◆ Activity ◆
Search the entries below. Return every line that has "right" in it.

-- Dataset content follows --

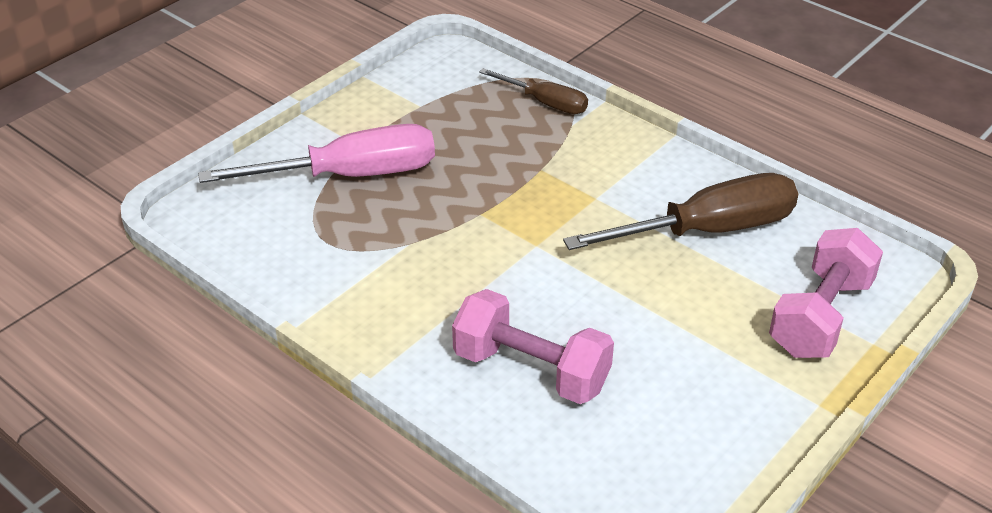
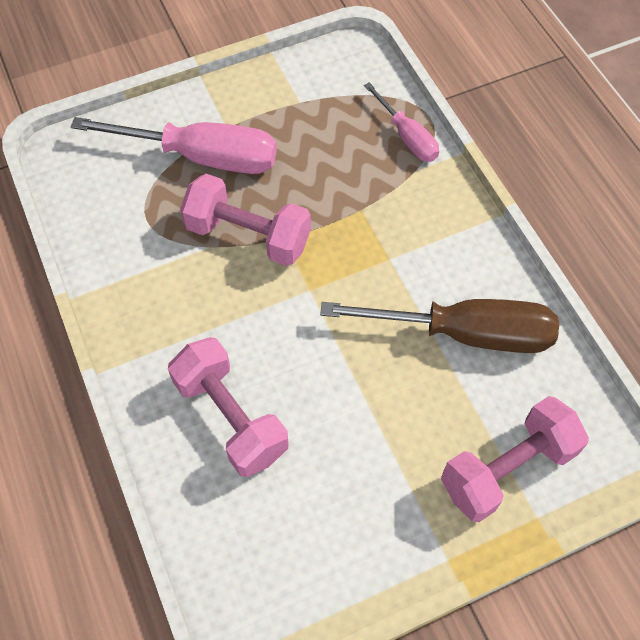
camera: 25 degrees right, 20 degrees up
brown screwdriver [479,68,588,114] -> pink screwdriver [364,82,439,162]
none -> pink dumbbell [180,174,311,266]

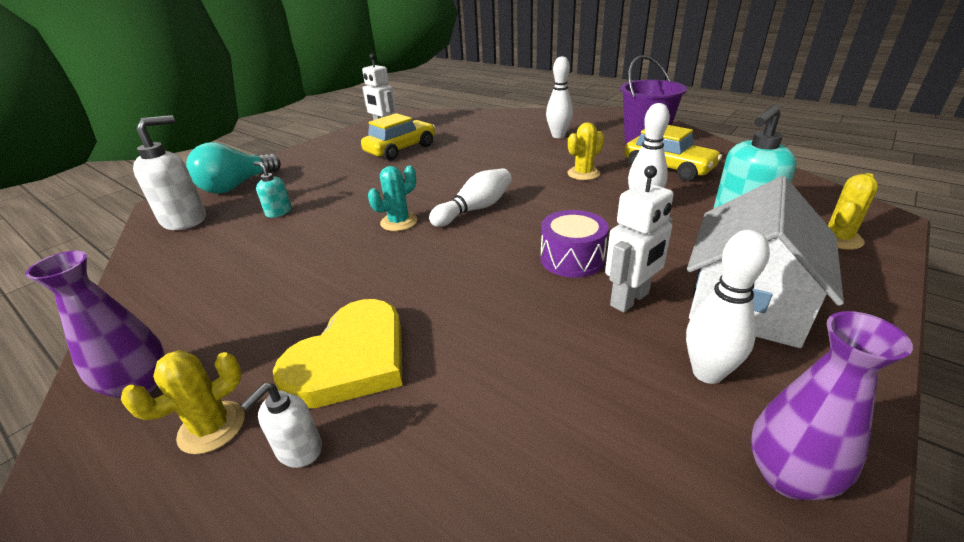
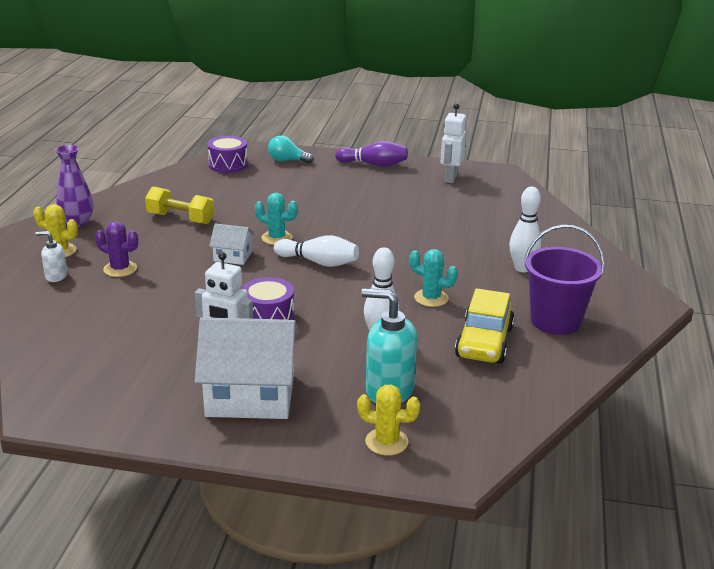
camera: 60 degrees right, 5 degrees down
white soap dispenser [133,115,206,230] -> purple drum [207,136,248,173]
turquoise light bulb [186,142,281,194] -> turquoise light bulb [268,135,314,163], size x0.63
turquoise soap dispenser [253,161,292,218] -> none
yellow heart [273,299,402,408] -> purple cactus [95,221,138,277]
yellow car [361,113,435,161] -> none
yellow cactus [567,122,604,180] -> turquoise cactus [409,249,458,307]
white bowling pin [686,229,770,384] -> none
purple vase [751,311,913,500] -> none
none -> yellow dumbbell [145,186,214,224]
none -> white house [209,223,255,265]
none -> purple bowling pin [335,141,408,167]

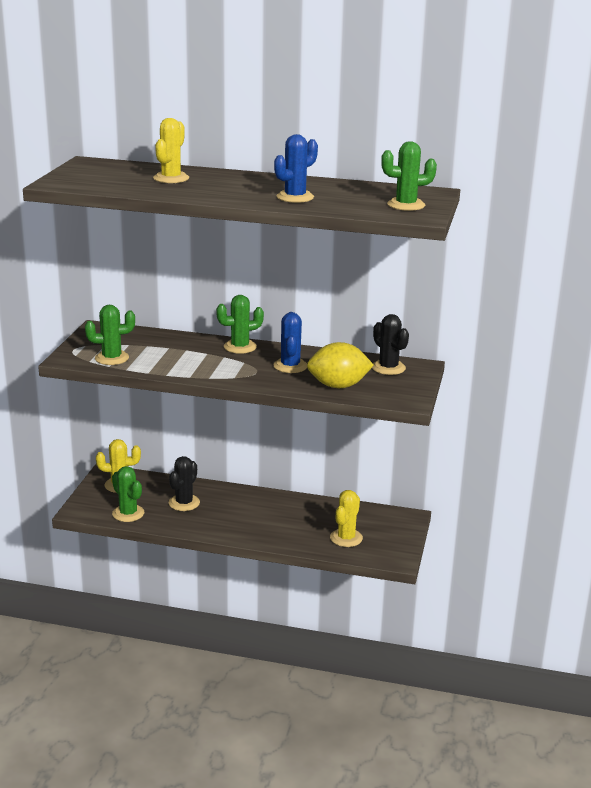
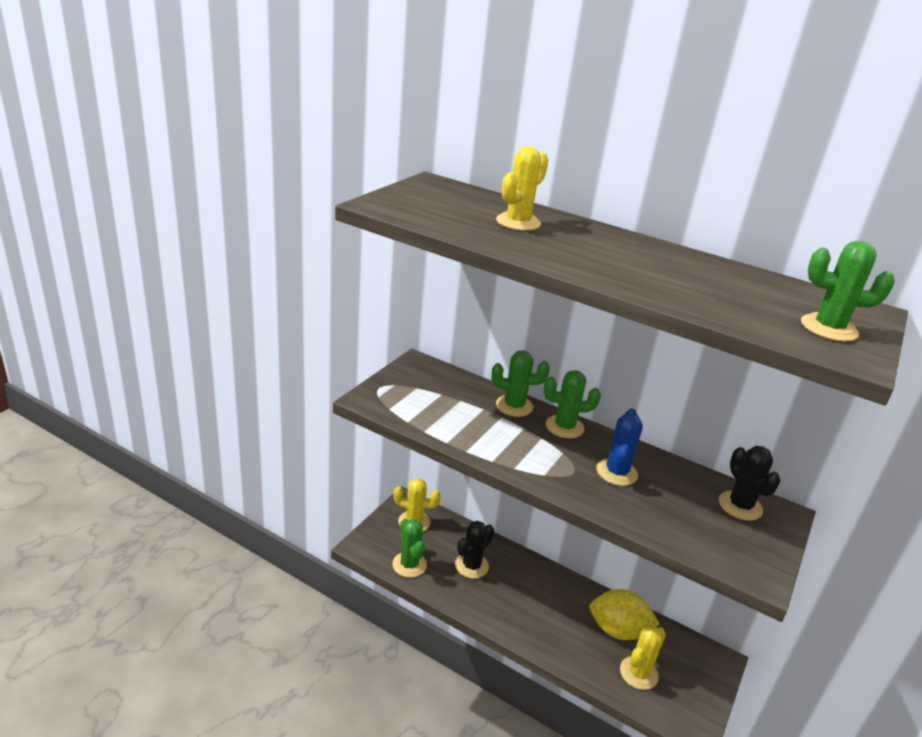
camera: 15 degrees right, 5 degrees up
green cactus [85,305,135,365] -> green cactus moved to [491,350,550,417]
blue cactus [274,134,318,203] -> none
yellow lemon [307,342,374,388] -> yellow lemon moved to [590,589,660,640]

-- Dataset content concluded --

◆ Solution ◆
camera: 25 degrees right, 20 degrees up
camera: 60 degrees right, 5 degrees down
camera: 15 degrees right, 5 degrees up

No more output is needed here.